* STORED DATA:
--- --- ---
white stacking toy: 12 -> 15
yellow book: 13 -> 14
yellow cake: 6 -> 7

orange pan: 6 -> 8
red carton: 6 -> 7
--- --- ---
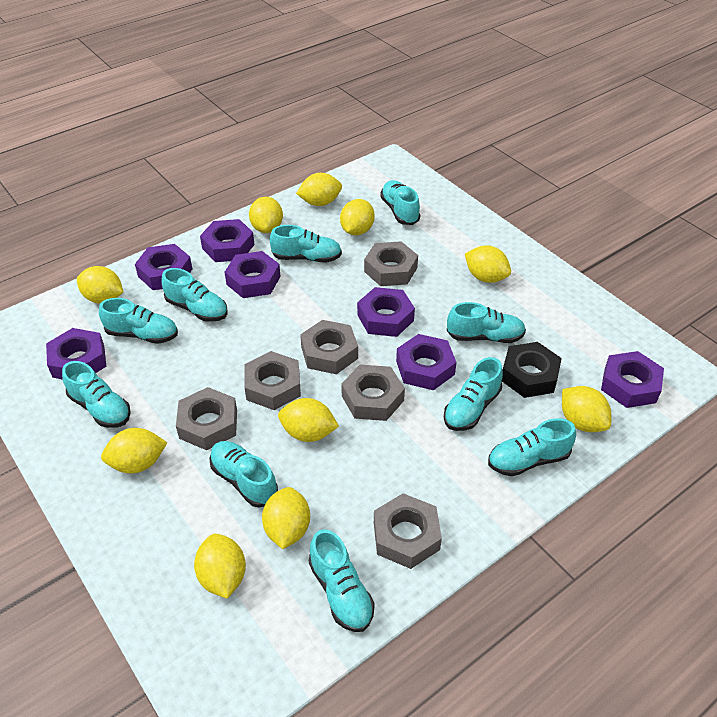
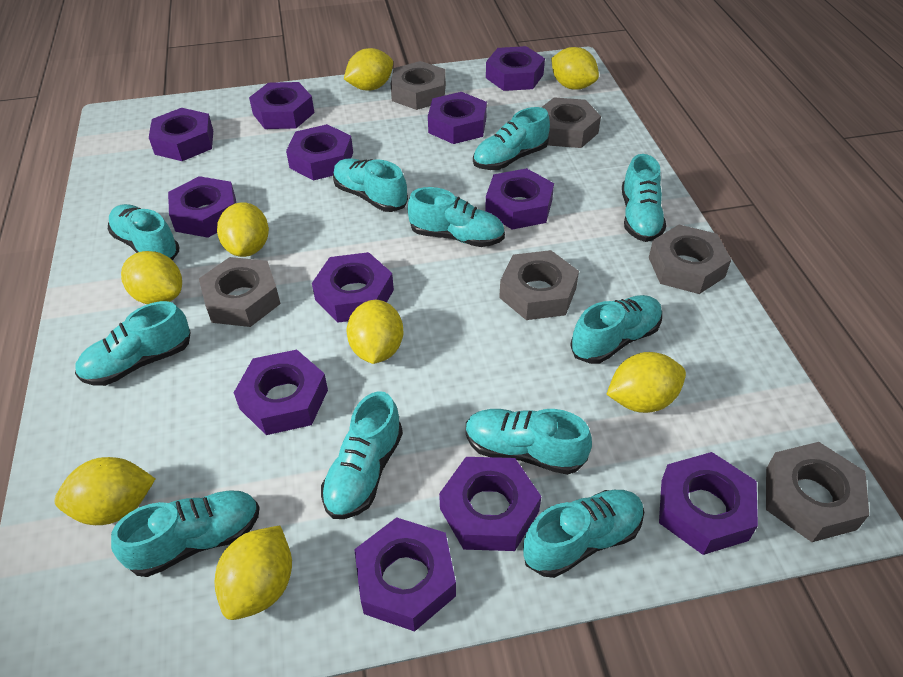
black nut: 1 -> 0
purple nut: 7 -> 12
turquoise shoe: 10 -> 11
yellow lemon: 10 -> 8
--- --- ---
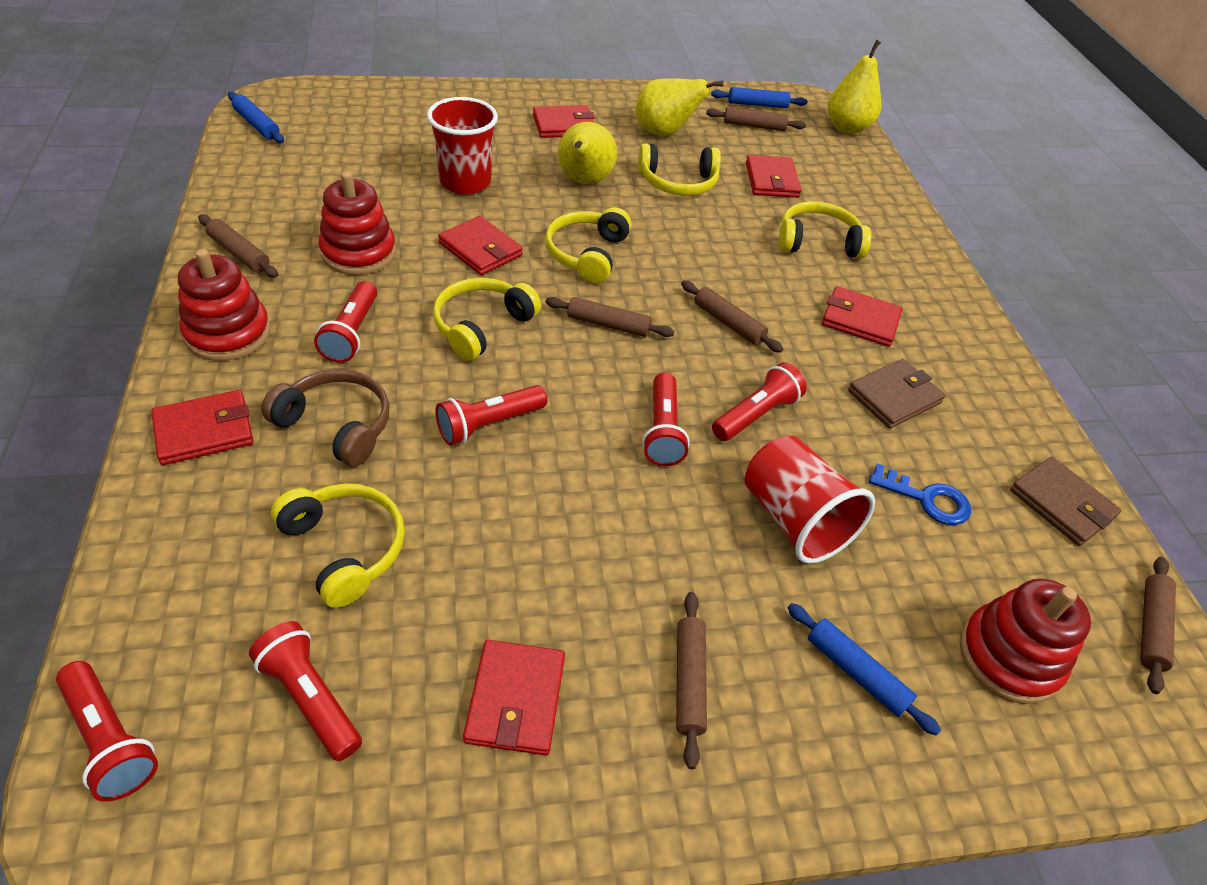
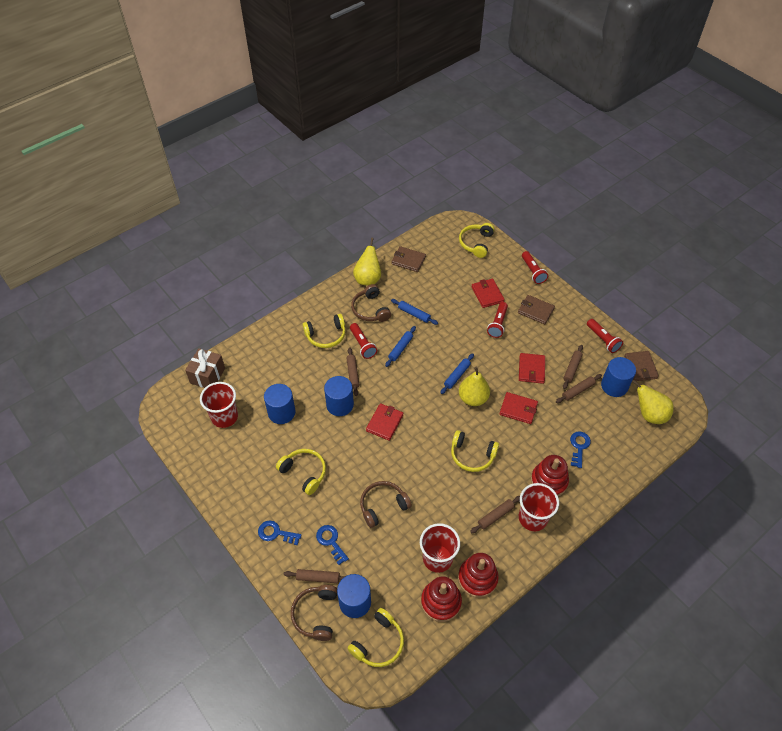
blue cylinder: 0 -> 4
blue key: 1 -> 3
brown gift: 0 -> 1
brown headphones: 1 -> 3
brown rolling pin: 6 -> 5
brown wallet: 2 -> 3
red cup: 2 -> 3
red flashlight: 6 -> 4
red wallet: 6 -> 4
--- --- ---
* ASSIGNED TASK: Word for word, restate the lines above from the line containing "brown gift: 0 -> 1" through the line containing "red wallet: 6 -> 4", with both included and nothing else.

* EXPECTED ANSWER:
brown gift: 0 -> 1
brown headphones: 1 -> 3
brown rolling pin: 6 -> 5
brown wallet: 2 -> 3
red cup: 2 -> 3
red flashlight: 6 -> 4
red wallet: 6 -> 4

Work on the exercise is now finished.